Print exactly the lines from the one that contains "brown cupcake: 8 -> 7" through the last line of the material, both included, and leave out all pictures.

= = =

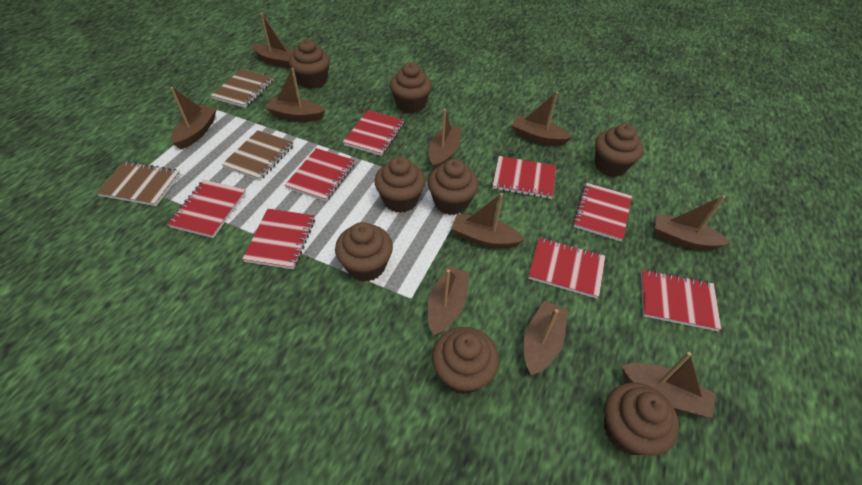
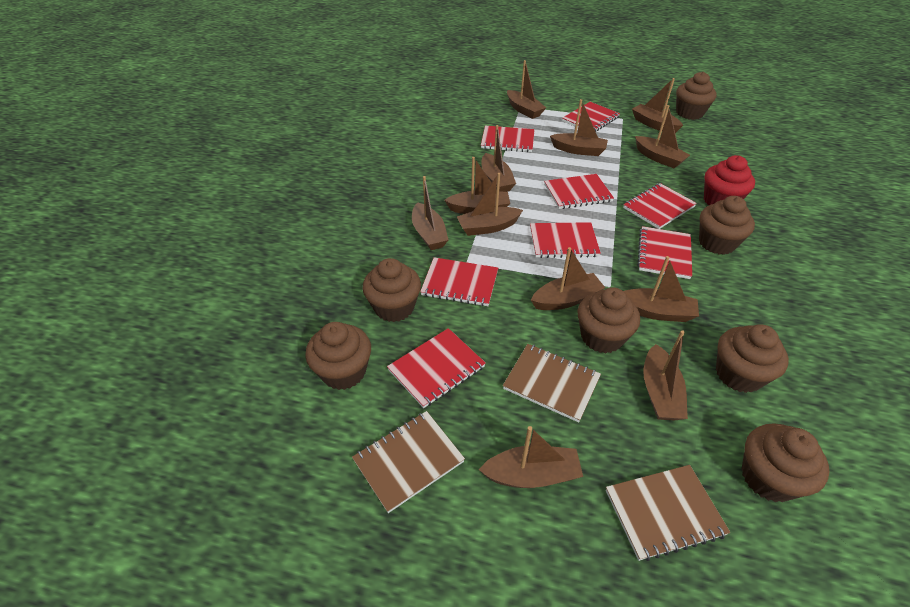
brown boat: 10 -> 12
brown cupcake: 8 -> 7
red cupcake: 0 -> 1

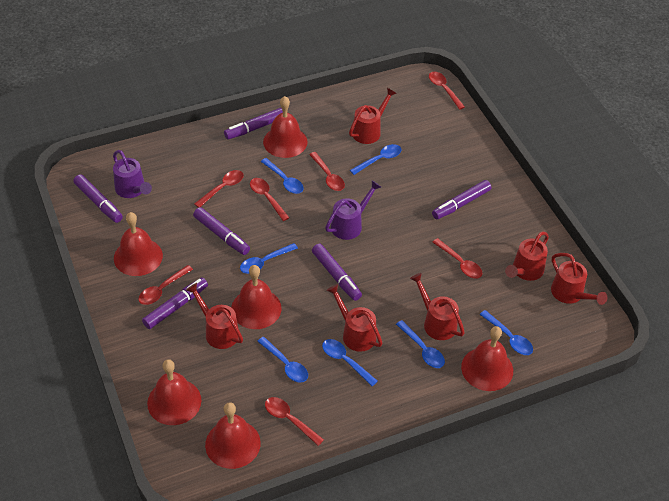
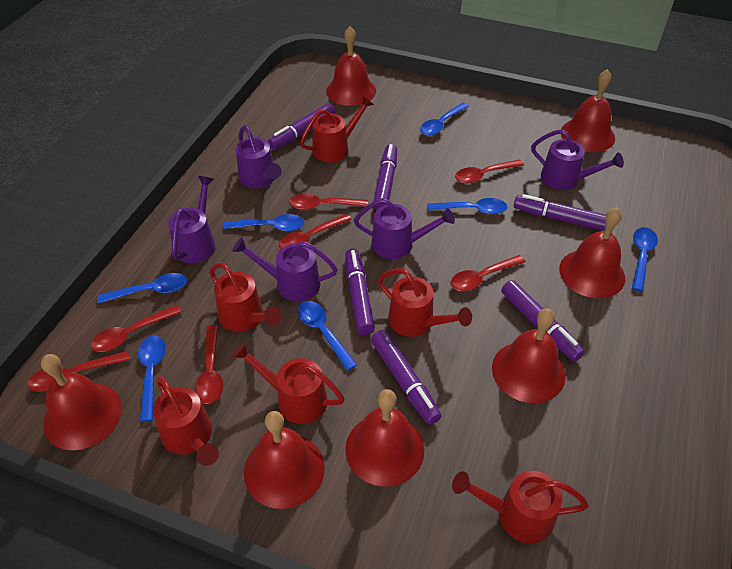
purple watering can: 2 -> 5
red bell: 6 -> 7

= = =

Solution:
brown cupcake: 8 -> 7
red cupcake: 0 -> 1

purple watering can: 2 -> 5
red bell: 6 -> 7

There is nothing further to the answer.